WORK ITEM
Each line below is to be copied out exactly, and none may be omitted.

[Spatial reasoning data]
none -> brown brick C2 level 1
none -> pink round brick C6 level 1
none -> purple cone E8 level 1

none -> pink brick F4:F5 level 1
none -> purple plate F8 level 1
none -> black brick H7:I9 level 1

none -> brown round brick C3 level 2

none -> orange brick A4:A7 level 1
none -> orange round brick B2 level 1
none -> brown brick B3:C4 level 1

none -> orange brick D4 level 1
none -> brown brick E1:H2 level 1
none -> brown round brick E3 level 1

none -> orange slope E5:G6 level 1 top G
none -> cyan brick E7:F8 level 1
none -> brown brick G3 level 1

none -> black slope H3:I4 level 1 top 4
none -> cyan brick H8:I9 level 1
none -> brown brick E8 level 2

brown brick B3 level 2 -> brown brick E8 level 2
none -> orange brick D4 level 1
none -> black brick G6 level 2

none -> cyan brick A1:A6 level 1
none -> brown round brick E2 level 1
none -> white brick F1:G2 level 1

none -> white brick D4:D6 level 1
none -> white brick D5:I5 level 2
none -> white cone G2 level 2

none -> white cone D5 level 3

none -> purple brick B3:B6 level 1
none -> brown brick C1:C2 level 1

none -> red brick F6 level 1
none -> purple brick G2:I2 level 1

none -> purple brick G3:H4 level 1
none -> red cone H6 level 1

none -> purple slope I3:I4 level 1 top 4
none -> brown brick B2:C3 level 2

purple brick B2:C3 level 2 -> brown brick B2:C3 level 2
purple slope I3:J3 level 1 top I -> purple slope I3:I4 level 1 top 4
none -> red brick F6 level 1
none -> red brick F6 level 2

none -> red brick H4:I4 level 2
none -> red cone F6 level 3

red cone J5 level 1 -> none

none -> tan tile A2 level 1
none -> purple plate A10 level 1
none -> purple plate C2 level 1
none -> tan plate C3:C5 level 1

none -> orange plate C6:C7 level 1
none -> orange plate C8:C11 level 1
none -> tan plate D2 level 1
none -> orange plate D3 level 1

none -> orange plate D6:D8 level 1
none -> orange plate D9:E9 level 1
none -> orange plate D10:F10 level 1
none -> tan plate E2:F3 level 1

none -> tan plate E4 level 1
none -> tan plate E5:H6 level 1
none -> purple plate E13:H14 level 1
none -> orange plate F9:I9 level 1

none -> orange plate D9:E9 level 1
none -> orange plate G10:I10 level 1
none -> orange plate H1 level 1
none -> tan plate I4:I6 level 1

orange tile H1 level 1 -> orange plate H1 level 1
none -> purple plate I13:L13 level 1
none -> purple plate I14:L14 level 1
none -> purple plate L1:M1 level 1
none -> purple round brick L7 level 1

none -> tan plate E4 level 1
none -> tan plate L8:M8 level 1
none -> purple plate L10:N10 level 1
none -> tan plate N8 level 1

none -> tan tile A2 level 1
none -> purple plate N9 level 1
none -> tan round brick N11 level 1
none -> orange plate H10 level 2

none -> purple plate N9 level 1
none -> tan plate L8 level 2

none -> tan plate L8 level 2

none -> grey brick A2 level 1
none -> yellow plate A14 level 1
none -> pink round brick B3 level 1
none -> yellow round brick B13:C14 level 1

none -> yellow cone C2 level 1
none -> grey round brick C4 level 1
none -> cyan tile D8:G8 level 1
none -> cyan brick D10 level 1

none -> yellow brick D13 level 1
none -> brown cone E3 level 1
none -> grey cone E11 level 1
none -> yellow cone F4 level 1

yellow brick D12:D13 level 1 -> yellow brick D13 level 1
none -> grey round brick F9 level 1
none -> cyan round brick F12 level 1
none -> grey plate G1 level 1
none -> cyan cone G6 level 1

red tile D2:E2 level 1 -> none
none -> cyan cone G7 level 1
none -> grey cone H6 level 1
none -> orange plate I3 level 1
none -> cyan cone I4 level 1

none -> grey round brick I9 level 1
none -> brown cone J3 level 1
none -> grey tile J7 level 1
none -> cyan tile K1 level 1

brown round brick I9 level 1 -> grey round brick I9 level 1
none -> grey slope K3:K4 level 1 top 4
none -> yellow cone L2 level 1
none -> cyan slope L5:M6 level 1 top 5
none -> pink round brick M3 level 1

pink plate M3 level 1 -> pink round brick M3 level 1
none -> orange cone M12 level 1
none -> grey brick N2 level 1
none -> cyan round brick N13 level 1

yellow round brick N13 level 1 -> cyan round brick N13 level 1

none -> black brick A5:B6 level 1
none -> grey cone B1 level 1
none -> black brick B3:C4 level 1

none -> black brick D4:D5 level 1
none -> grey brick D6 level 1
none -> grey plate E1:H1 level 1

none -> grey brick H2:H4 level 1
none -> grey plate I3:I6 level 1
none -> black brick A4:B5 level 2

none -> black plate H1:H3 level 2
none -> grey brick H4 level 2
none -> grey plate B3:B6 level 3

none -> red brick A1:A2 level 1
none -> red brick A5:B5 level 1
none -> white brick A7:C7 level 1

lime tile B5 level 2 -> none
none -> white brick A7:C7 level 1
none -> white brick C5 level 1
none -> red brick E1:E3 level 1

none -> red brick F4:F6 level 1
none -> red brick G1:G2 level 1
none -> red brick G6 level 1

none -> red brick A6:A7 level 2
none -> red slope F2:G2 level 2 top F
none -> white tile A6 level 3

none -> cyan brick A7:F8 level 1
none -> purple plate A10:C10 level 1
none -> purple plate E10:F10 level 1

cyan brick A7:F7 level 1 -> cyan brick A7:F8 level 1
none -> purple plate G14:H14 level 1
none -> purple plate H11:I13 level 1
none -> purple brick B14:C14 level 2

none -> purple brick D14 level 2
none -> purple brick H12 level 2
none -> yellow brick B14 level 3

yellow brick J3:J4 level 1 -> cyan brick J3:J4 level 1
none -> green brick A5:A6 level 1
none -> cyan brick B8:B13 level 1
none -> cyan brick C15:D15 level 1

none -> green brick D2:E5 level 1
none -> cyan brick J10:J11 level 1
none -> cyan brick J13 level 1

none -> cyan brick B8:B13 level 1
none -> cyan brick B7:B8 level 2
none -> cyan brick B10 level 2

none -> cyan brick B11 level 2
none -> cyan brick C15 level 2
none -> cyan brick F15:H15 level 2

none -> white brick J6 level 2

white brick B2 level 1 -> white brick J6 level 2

WRITTEN RESPONSE
none -> brown brick C2 level 1
none -> pink round brick C6 level 1
none -> purple cone E8 level 1

none -> pink brick F4:F5 level 1
none -> purple plate F8 level 1
none -> black brick H7:I9 level 1

none -> brown round brick C3 level 2

none -> orange brick A4:A7 level 1
none -> orange round brick B2 level 1
none -> brown brick B3:C4 level 1

none -> orange brick D4 level 1
none -> brown brick E1:H2 level 1
none -> brown round brick E3 level 1

none -> orange slope E5:G6 level 1 top G
none -> cyan brick E7:F8 level 1
none -> brown brick G3 level 1

none -> black slope H3:I4 level 1 top 4
none -> cyan brick H8:I9 level 1
none -> brown brick E8 level 2

brown brick B3 level 2 -> brown brick E8 level 2
none -> orange brick D4 level 1
none -> black brick G6 level 2

none -> cyan brick A1:A6 level 1
none -> brown round brick E2 level 1
none -> white brick F1:G2 level 1

none -> white brick D4:D6 level 1
none -> white brick D5:I5 level 2
none -> white cone G2 level 2

none -> white cone D5 level 3

none -> purple brick B3:B6 level 1
none -> brown brick C1:C2 level 1

none -> red brick F6 level 1
none -> purple brick G2:I2 level 1

none -> purple brick G3:H4 level 1
none -> red cone H6 level 1

none -> purple slope I3:I4 level 1 top 4
none -> brown brick B2:C3 level 2

purple brick B2:C3 level 2 -> brown brick B2:C3 level 2
purple slope I3:J3 level 1 top I -> purple slope I3:I4 level 1 top 4
none -> red brick F6 level 1
none -> red brick F6 level 2

none -> red brick H4:I4 level 2
none -> red cone F6 level 3

red cone J5 level 1 -> none

none -> tan tile A2 level 1
none -> purple plate A10 level 1
none -> purple plate C2 level 1
none -> tan plate C3:C5 level 1

none -> orange plate C6:C7 level 1
none -> orange plate C8:C11 level 1
none -> tan plate D2 level 1
none -> orange plate D3 level 1

none -> orange plate D6:D8 level 1
none -> orange plate D9:E9 level 1
none -> orange plate D10:F10 level 1
none -> tan plate E2:F3 level 1

none -> tan plate E4 level 1
none -> tan plate E5:H6 level 1
none -> purple plate E13:H14 level 1
none -> orange plate F9:I9 level 1

none -> orange plate D9:E9 level 1
none -> orange plate G10:I10 level 1
none -> orange plate H1 level 1
none -> tan plate I4:I6 level 1

orange tile H1 level 1 -> orange plate H1 level 1
none -> purple plate I13:L13 level 1
none -> purple plate I14:L14 level 1
none -> purple plate L1:M1 level 1
none -> purple round brick L7 level 1

none -> tan plate E4 level 1
none -> tan plate L8:M8 level 1
none -> purple plate L10:N10 level 1
none -> tan plate N8 level 1

none -> tan tile A2 level 1
none -> purple plate N9 level 1
none -> tan round brick N11 level 1
none -> orange plate H10 level 2

none -> purple plate N9 level 1
none -> tan plate L8 level 2

none -> tan plate L8 level 2

none -> grey brick A2 level 1
none -> yellow plate A14 level 1
none -> pink round brick B3 level 1
none -> yellow round brick B13:C14 level 1

none -> yellow cone C2 level 1
none -> grey round brick C4 level 1
none -> cyan tile D8:G8 level 1
none -> cyan brick D10 level 1

none -> yellow brick D13 level 1
none -> brown cone E3 level 1
none -> grey cone E11 level 1
none -> yellow cone F4 level 1

yellow brick D12:D13 level 1 -> yellow brick D13 level 1
none -> grey round brick F9 level 1
none -> cyan round brick F12 level 1
none -> grey plate G1 level 1
none -> cyan cone G6 level 1

red tile D2:E2 level 1 -> none
none -> cyan cone G7 level 1
none -> grey cone H6 level 1
none -> orange plate I3 level 1
none -> cyan cone I4 level 1

none -> grey round brick I9 level 1
none -> brown cone J3 level 1
none -> grey tile J7 level 1
none -> cyan tile K1 level 1

brown round brick I9 level 1 -> grey round brick I9 level 1
none -> grey slope K3:K4 level 1 top 4
none -> yellow cone L2 level 1
none -> cyan slope L5:M6 level 1 top 5
none -> pink round brick M3 level 1

pink plate M3 level 1 -> pink round brick M3 level 1
none -> orange cone M12 level 1
none -> grey brick N2 level 1
none -> cyan round brick N13 level 1

yellow round brick N13 level 1 -> cyan round brick N13 level 1

none -> black brick A5:B6 level 1
none -> grey cone B1 level 1
none -> black brick B3:C4 level 1

none -> black brick D4:D5 level 1
none -> grey brick D6 level 1
none -> grey plate E1:H1 level 1

none -> grey brick H2:H4 level 1
none -> grey plate I3:I6 level 1
none -> black brick A4:B5 level 2

none -> black plate H1:H3 level 2
none -> grey brick H4 level 2
none -> grey plate B3:B6 level 3

none -> red brick A1:A2 level 1
none -> red brick A5:B5 level 1
none -> white brick A7:C7 level 1

lime tile B5 level 2 -> none
none -> white brick A7:C7 level 1
none -> white brick C5 level 1
none -> red brick E1:E3 level 1

none -> red brick F4:F6 level 1
none -> red brick G1:G2 level 1
none -> red brick G6 level 1

none -> red brick A6:A7 level 2
none -> red slope F2:G2 level 2 top F
none -> white tile A6 level 3

none -> cyan brick A7:F8 level 1
none -> purple plate A10:C10 level 1
none -> purple plate E10:F10 level 1

cyan brick A7:F7 level 1 -> cyan brick A7:F8 level 1
none -> purple plate G14:H14 level 1
none -> purple plate H11:I13 level 1
none -> purple brick B14:C14 level 2

none -> purple brick D14 level 2
none -> purple brick H12 level 2
none -> yellow brick B14 level 3

yellow brick J3:J4 level 1 -> cyan brick J3:J4 level 1
none -> green brick A5:A6 level 1
none -> cyan brick B8:B13 level 1
none -> cyan brick C15:D15 level 1

none -> green brick D2:E5 level 1
none -> cyan brick J10:J11 level 1
none -> cyan brick J13 level 1

none -> cyan brick B8:B13 level 1
none -> cyan brick B7:B8 level 2
none -> cyan brick B10 level 2

none -> cyan brick B11 level 2
none -> cyan brick C15 level 2
none -> cyan brick F15:H15 level 2

none -> white brick J6 level 2

white brick B2 level 1 -> white brick J6 level 2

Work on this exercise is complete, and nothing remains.